REQUIREMENT: An exact copy of every line from the one holding "orange cupcake: 0 -> 1" to the end of the entries below is required; leave the pictures out.
** RECORD EXTRACTS follows **
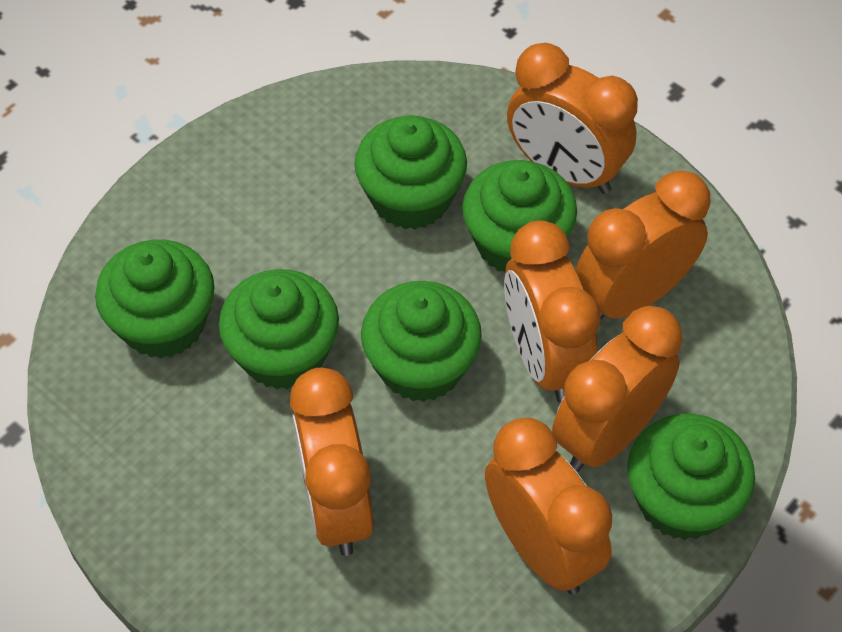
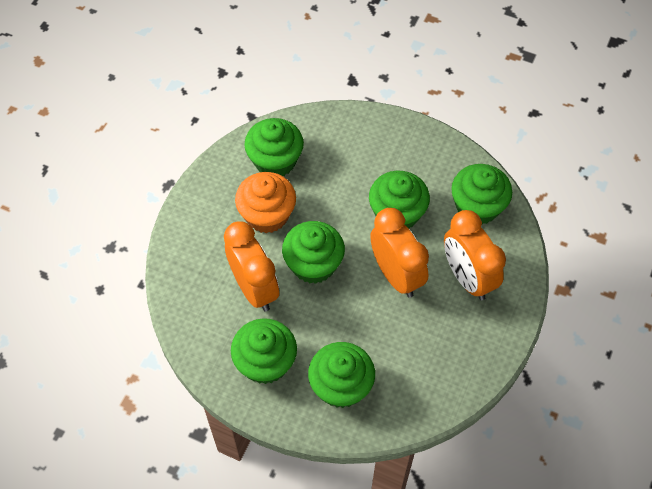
orange clock: 6 -> 3
orange cupcake: 0 -> 1

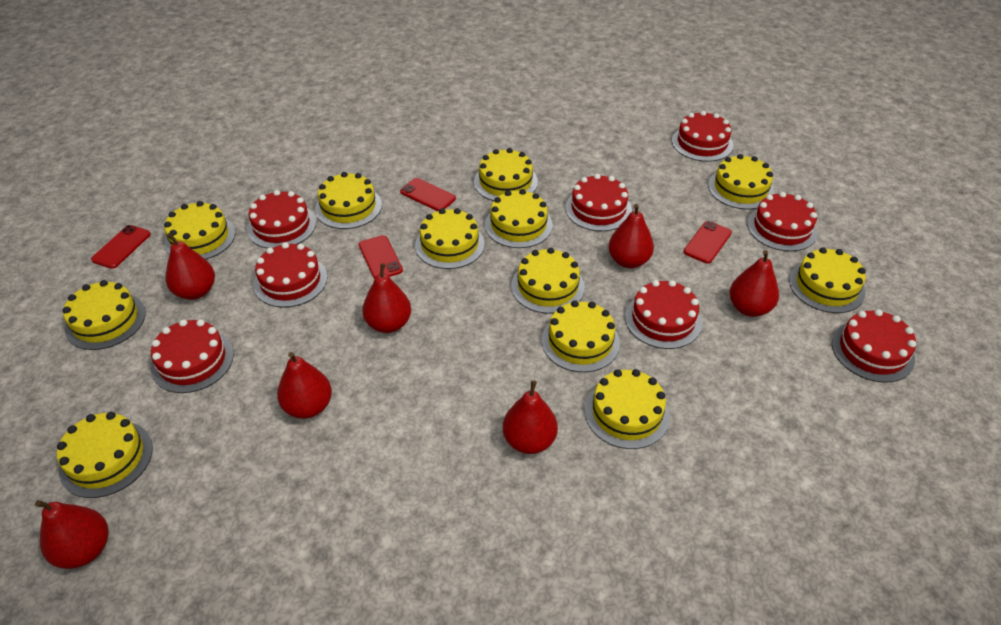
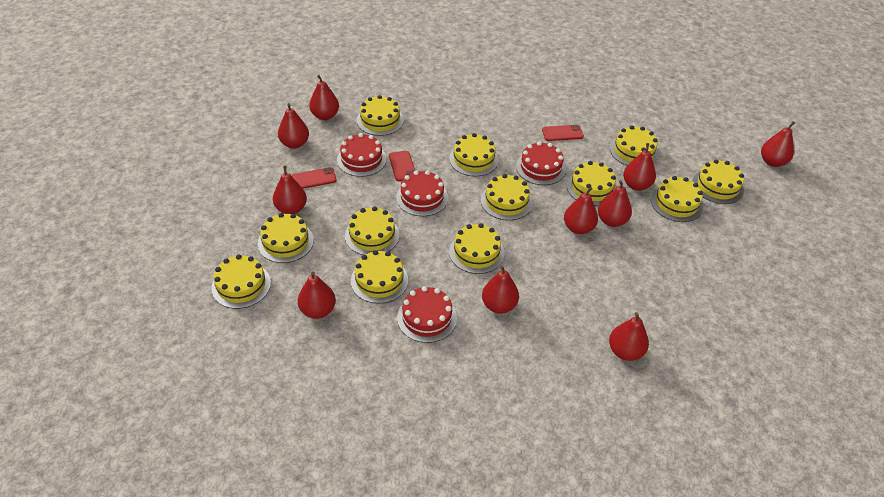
red cake: 8 -> 4
red pear: 7 -> 10
red phone: 4 -> 3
** End of RECORD EXTRACTS **
ANSWER TO THIS EXERCISE:
orange cupcake: 0 -> 1

red cake: 8 -> 4
red pear: 7 -> 10
red phone: 4 -> 3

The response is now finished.